__Problem__
An exact copy of all the data, minus the images, is required.

__Data for analysis__
================

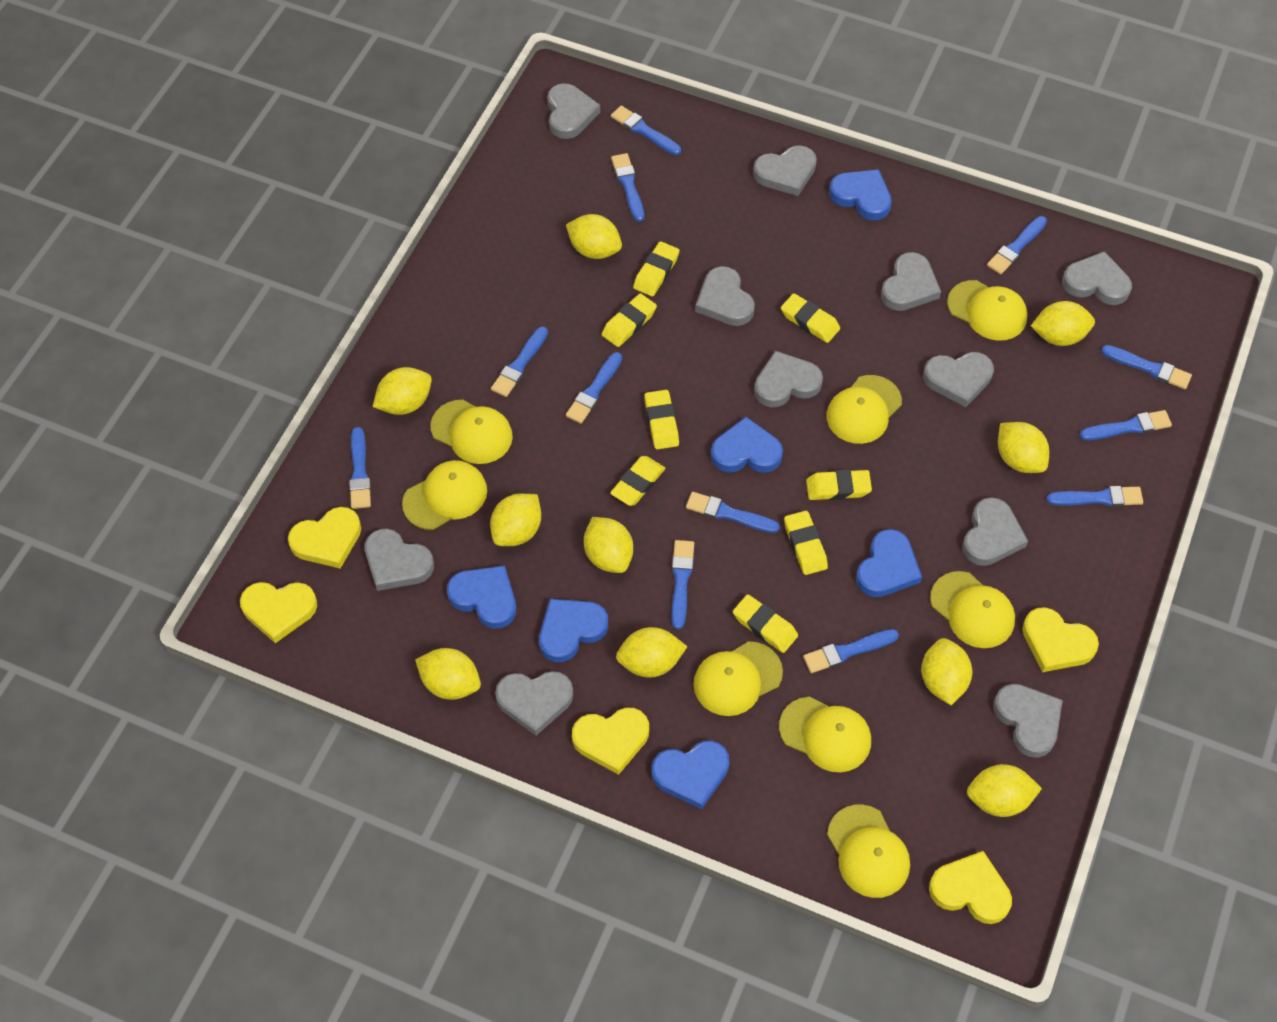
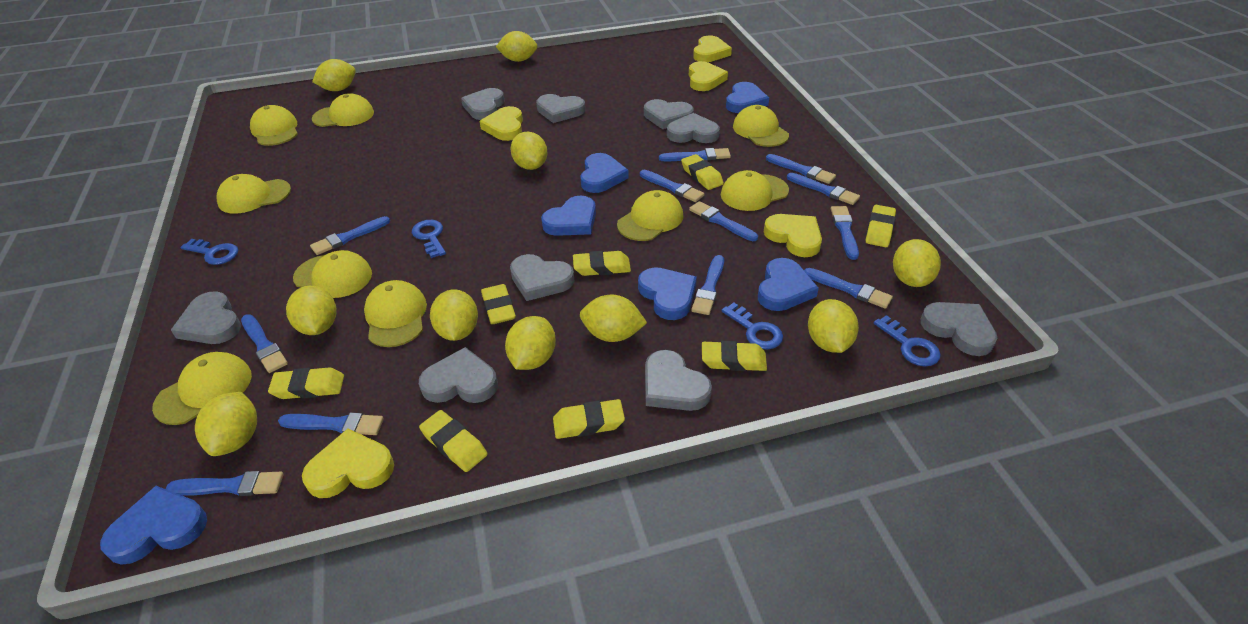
blue key: 0 -> 4
grey heart: 11 -> 9
yellow cap: 8 -> 9

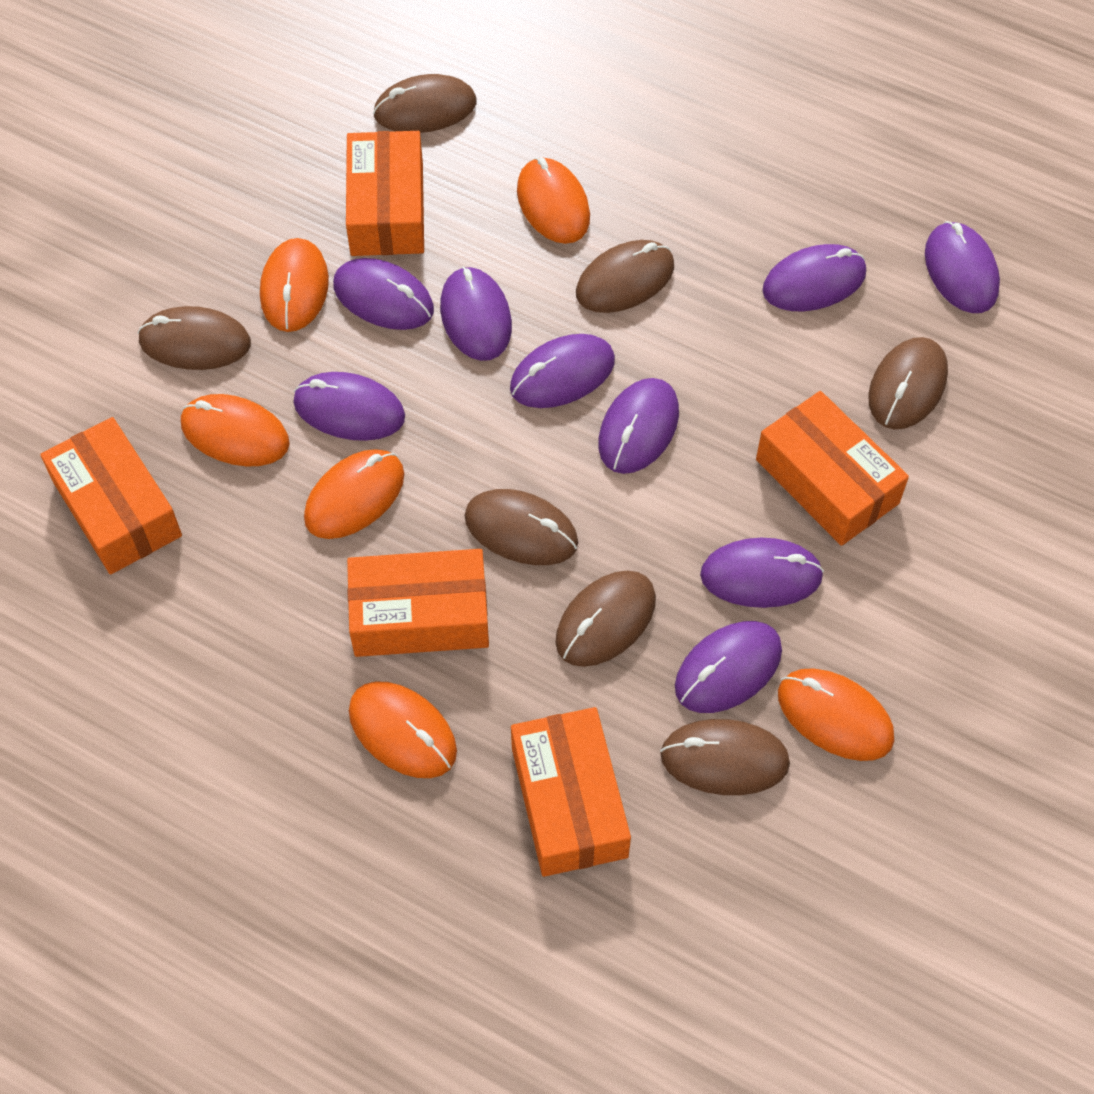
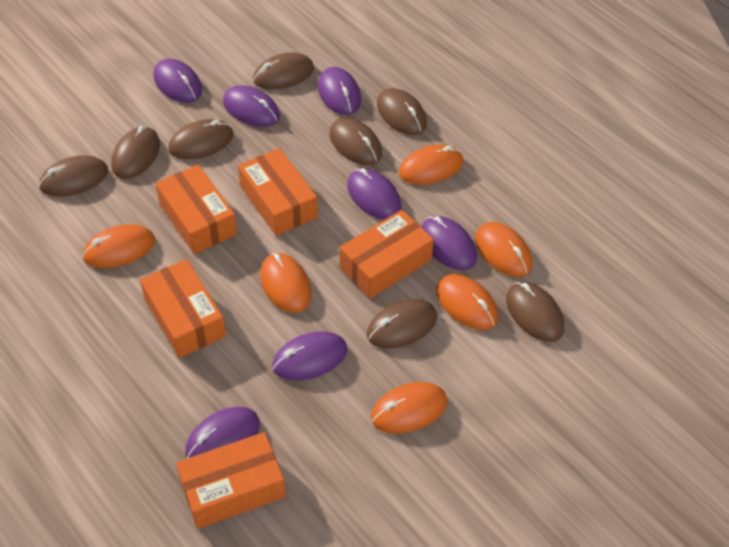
brown mouse: 7 -> 8
purple mouse: 9 -> 7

================

__Written answer__
blue key: 0 -> 4
grey heart: 11 -> 9
yellow cap: 8 -> 9

brown mouse: 7 -> 8
purple mouse: 9 -> 7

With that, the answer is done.